Extracted information:
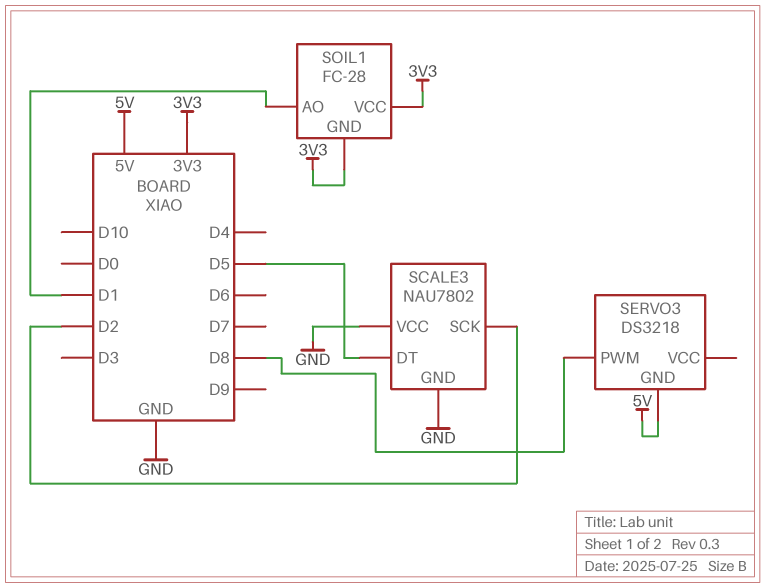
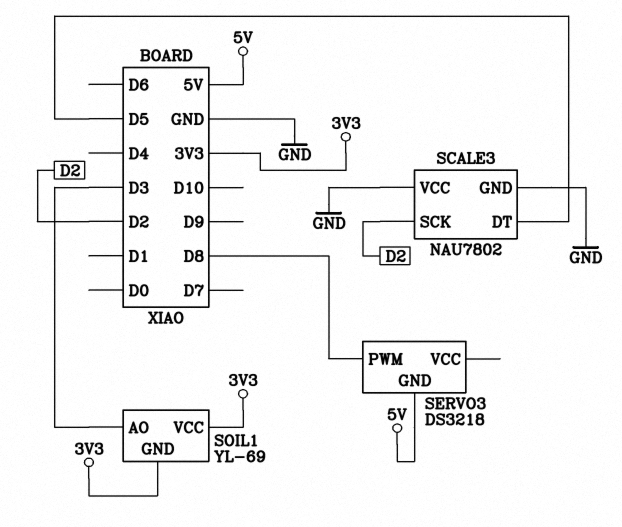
SOIL1: FC-28 -> YL-69
SOIL1 pin AO: D1 -> D3

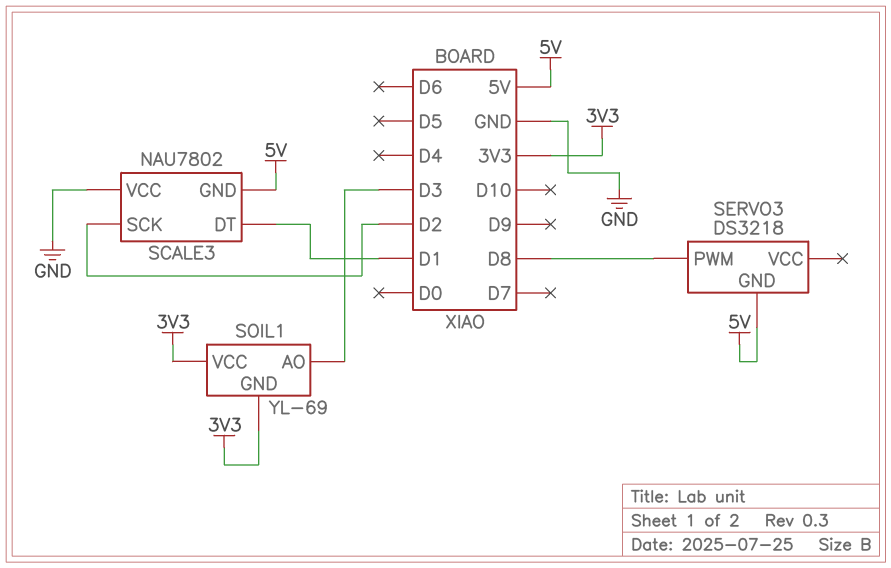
SCALE3 pin DT: D5 -> D1
SCALE3 pin GND: GND -> 5V

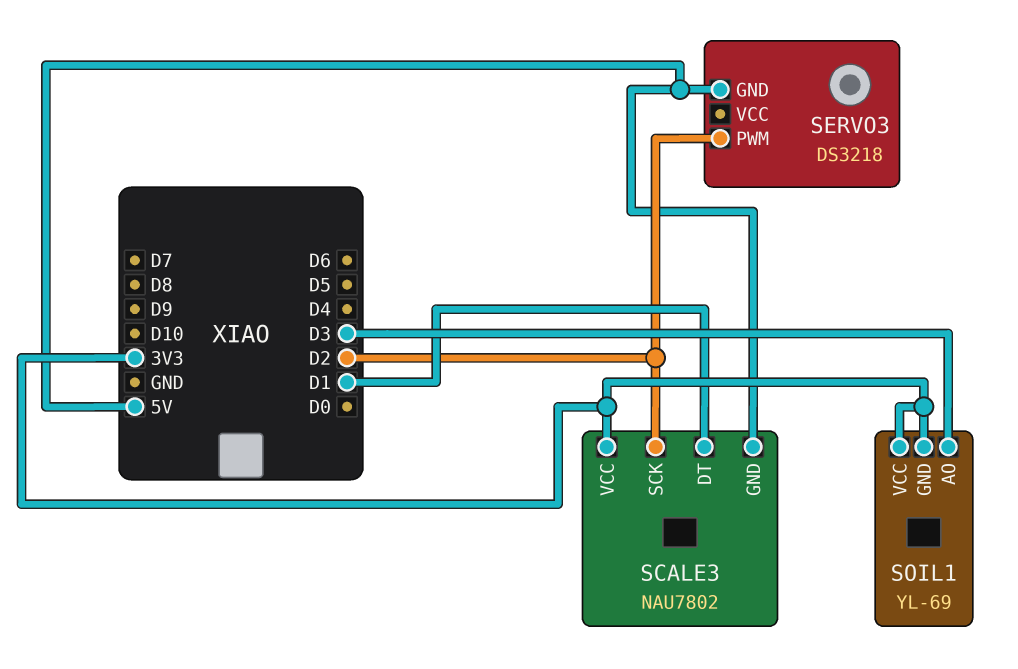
SCALE3 pin VCC: GND -> 3V3
SERVO3 pin PWM: D8 -> D2

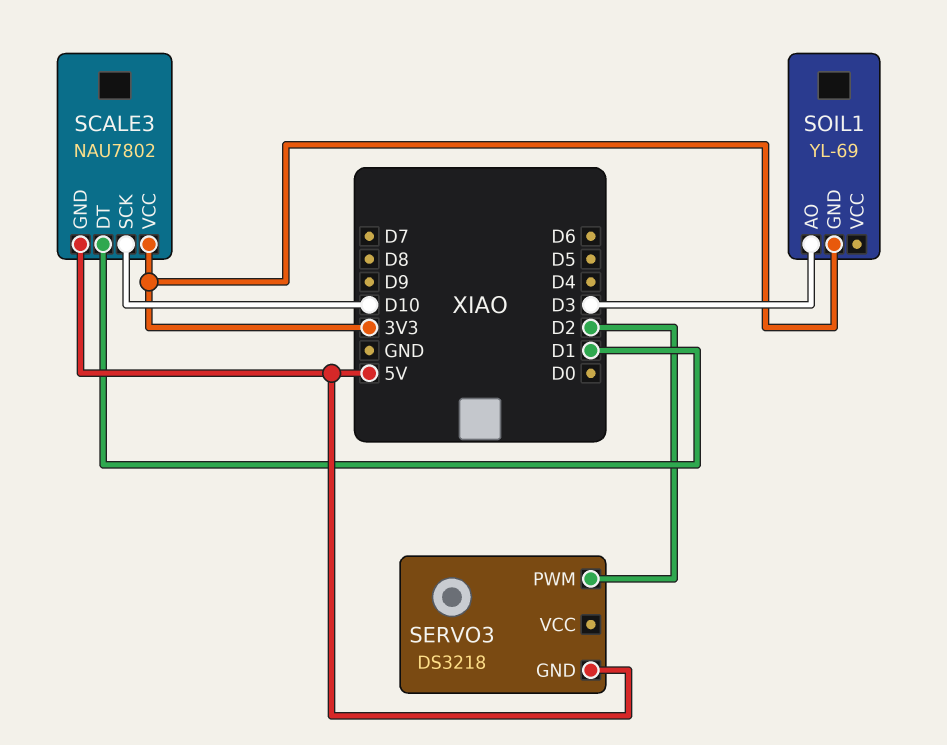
SCALE3 pin SCK: D2 -> D10
SOIL1 pin VCC: 3V3 -> none

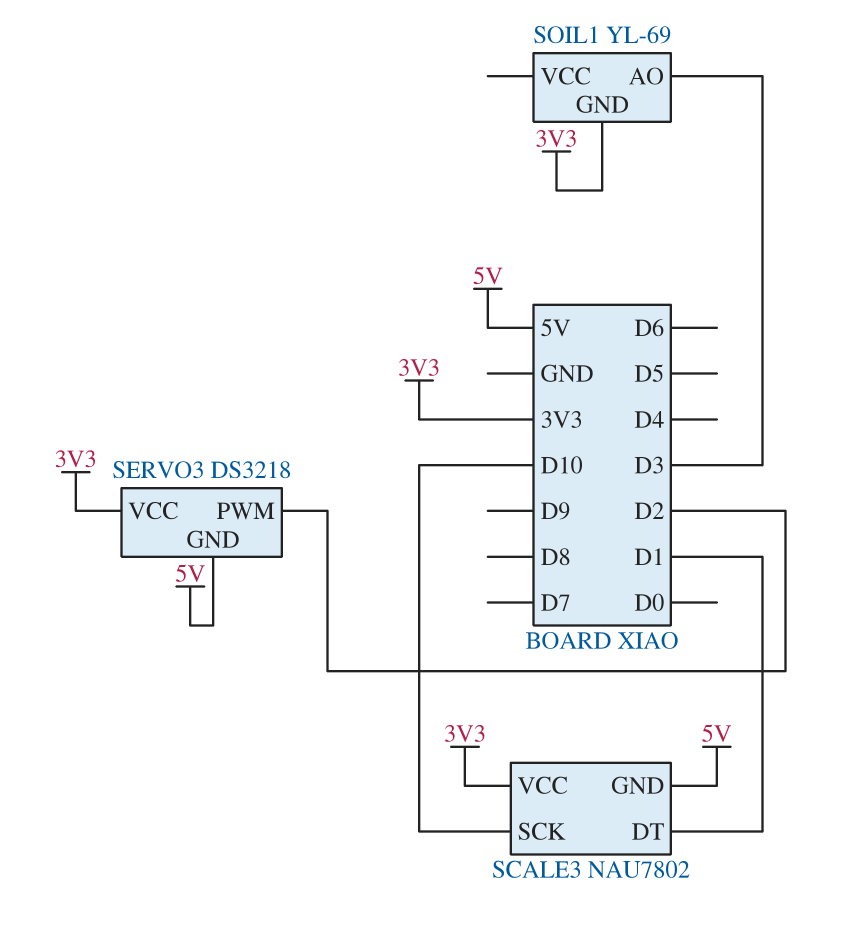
SERVO3 pin VCC: none -> 3V3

Directions: Where the word "none" shows up in a line of the entries above, copy that line.

Result of the task:
SOIL1 pin VCC: 3V3 -> none
SERVO3 pin VCC: none -> 3V3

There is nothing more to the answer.